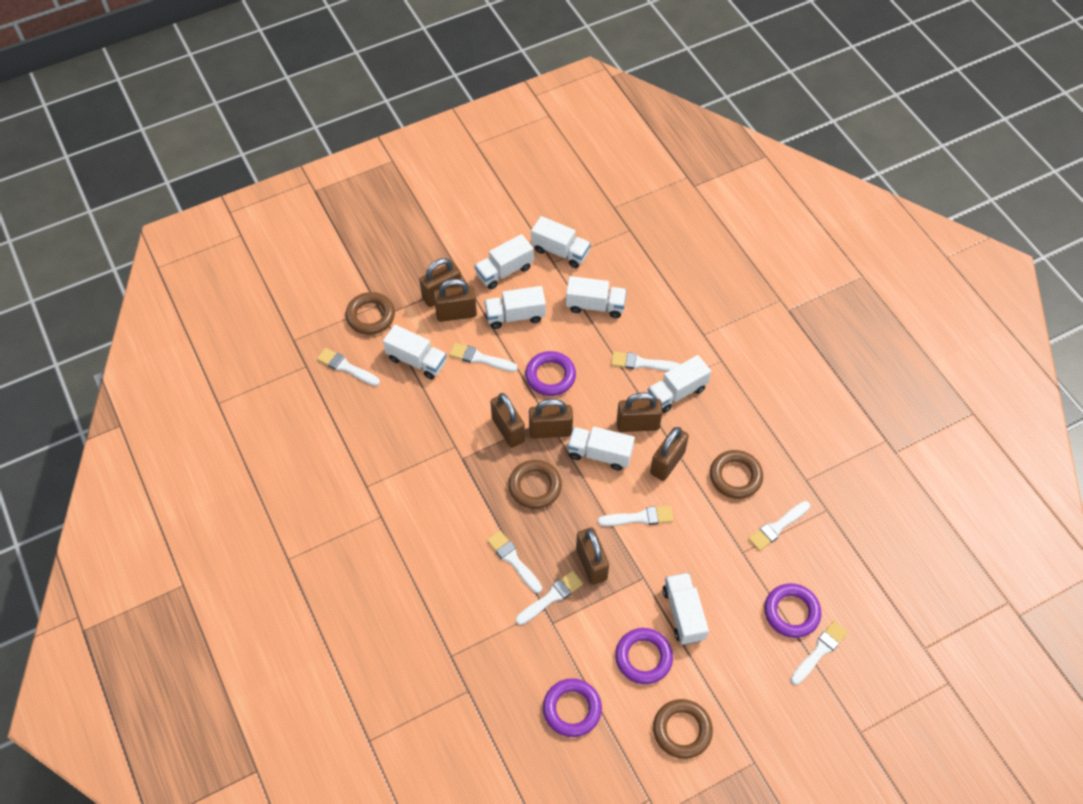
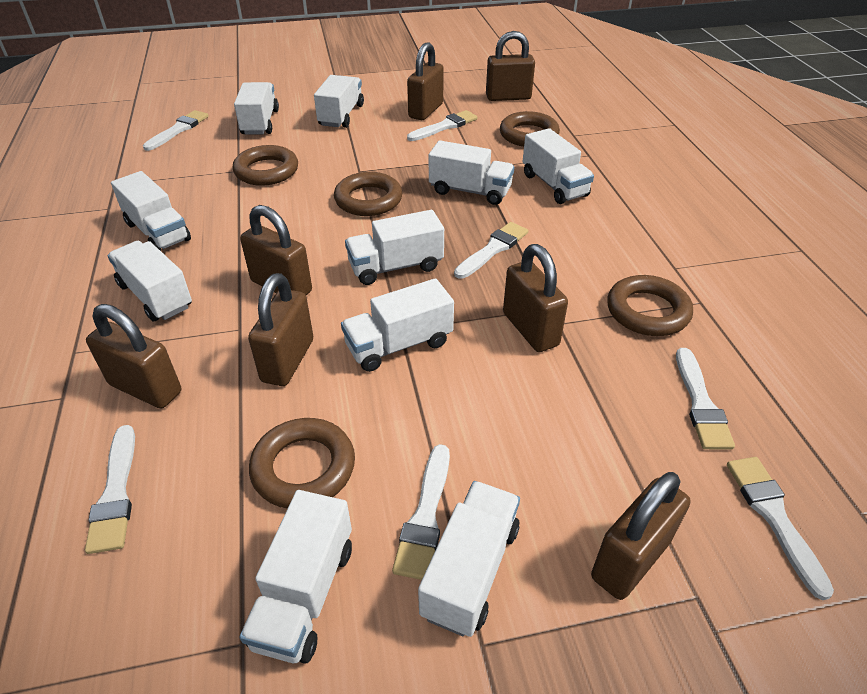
brown ring: [346,292,395,335] [508,460,562,509] [653,699,713,759] [710,450,763,499] = 4 -> [233,145,298,186] [249,418,355,509] [334,172,403,216] [500,111,560,147] [607,275,693,336] = 5
purple ring: [525,351,576,396] [543,678,602,737] [615,628,673,684] [764,583,821,638] = 4 -> none = 0
white brush: [317,348,380,386] [449,343,518,372] [487,531,542,593] [516,571,583,625] [598,506,674,526] [611,352,680,371] [748,501,810,551] [790,621,848,685] = 8 -> [85,425,135,554] [143,110,209,151] [392,444,450,580] [407,110,478,141] [454,222,528,279] [676,348,735,450] [727,457,834,600] = 7
white truck: [383,325,447,380] [474,234,534,289] [484,286,546,329] [531,216,591,268] [566,276,627,318] [568,427,635,471] [648,355,711,413] [663,573,709,645] = 8 -> [107,241,192,321] [111,171,191,251] [234,82,279,135] [239,490,352,664] [314,75,364,128] [341,278,454,372] [345,210,444,285] [418,481,520,637] [429,140,514,205] [523,128,594,204] = 10

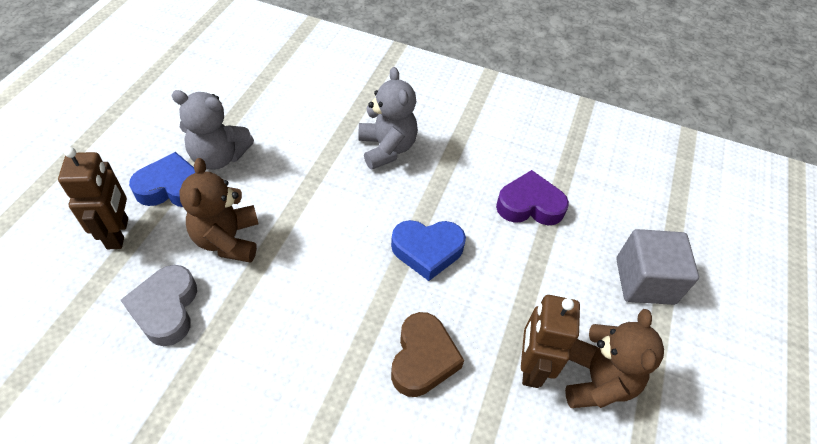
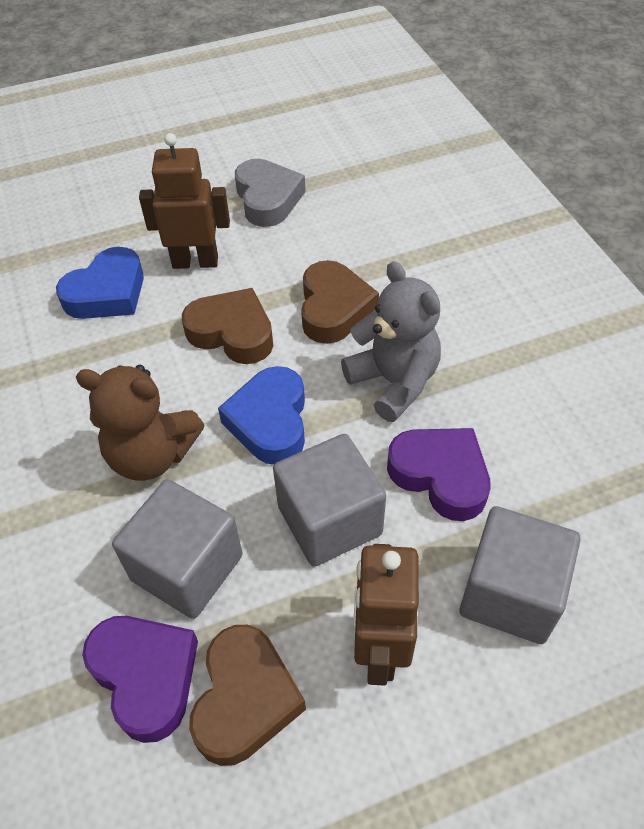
brown heart: [391,312,464,397] = 1 -> [182,288,273,364] [189,625,306,766] [301,260,379,344] = 3
brown teddy bear: [180,158,259,263] [565,309,664,408] = 2 -> [76,365,205,481] = 1
grey cube: [616,229,699,305] = 1 -> [112,479,243,619] [273,434,386,567] [460,506,581,644] = 3
grey teddy bear: [171,90,254,170] [358,67,418,170] = 2 -> [341,261,441,422] = 1
purple heart: [496,170,569,225] = 1 -> [82,616,198,743] [387,428,491,521] = 2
****
- Task item: Find and copy each line above that includes the string "bear".

- Exercise output:
brown teddy bear: [180,158,259,263] [565,309,664,408] = 2 -> [76,365,205,481] = 1
grey teddy bear: [171,90,254,170] [358,67,418,170] = 2 -> [341,261,441,422] = 1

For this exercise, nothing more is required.